### Brief
For this exercise, print only the lines from the one containing "AUDIO2 pin BUSY: D4 -> D5" through the end of the material below, exactly as given.

### Data in this exercise
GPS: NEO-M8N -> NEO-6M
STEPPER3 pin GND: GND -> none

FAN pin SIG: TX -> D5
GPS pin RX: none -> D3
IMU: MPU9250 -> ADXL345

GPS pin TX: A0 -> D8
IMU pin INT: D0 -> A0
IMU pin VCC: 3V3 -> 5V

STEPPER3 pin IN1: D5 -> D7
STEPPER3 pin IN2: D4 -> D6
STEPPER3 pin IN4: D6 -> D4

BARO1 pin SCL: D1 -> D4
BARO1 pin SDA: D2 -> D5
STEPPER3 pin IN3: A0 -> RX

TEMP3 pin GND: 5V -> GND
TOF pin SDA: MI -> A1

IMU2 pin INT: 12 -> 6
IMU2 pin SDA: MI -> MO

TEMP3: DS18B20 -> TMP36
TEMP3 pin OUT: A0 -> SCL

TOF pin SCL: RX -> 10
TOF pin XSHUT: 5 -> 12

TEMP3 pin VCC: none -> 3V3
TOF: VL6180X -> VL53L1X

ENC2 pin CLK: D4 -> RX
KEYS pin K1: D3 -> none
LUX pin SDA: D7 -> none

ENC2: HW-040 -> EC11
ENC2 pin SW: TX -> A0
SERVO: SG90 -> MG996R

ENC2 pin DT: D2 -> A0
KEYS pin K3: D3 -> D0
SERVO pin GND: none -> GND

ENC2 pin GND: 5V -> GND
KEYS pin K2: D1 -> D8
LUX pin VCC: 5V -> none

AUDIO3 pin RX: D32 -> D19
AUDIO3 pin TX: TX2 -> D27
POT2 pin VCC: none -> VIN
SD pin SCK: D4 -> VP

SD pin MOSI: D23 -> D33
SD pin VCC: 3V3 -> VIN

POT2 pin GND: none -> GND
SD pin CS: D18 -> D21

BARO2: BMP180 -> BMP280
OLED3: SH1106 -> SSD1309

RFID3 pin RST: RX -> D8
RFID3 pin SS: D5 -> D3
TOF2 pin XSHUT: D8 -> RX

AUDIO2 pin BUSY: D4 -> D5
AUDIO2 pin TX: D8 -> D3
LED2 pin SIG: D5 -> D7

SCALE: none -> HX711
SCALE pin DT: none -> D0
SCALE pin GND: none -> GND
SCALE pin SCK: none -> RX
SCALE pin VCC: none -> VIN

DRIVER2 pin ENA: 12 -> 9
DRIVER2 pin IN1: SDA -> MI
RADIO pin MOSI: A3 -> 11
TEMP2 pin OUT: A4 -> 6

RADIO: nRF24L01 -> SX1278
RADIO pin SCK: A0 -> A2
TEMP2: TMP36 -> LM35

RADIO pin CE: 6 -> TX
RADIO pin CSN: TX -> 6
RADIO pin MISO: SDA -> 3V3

### Solved exercise
AUDIO2 pin BUSY: D4 -> D5
AUDIO2 pin TX: D8 -> D3
LED2 pin SIG: D5 -> D7

SCALE: none -> HX711
SCALE pin DT: none -> D0
SCALE pin GND: none -> GND
SCALE pin SCK: none -> RX
SCALE pin VCC: none -> VIN

DRIVER2 pin ENA: 12 -> 9
DRIVER2 pin IN1: SDA -> MI
RADIO pin MOSI: A3 -> 11
TEMP2 pin OUT: A4 -> 6

RADIO: nRF24L01 -> SX1278
RADIO pin SCK: A0 -> A2
TEMP2: TMP36 -> LM35

RADIO pin CE: 6 -> TX
RADIO pin CSN: TX -> 6
RADIO pin MISO: SDA -> 3V3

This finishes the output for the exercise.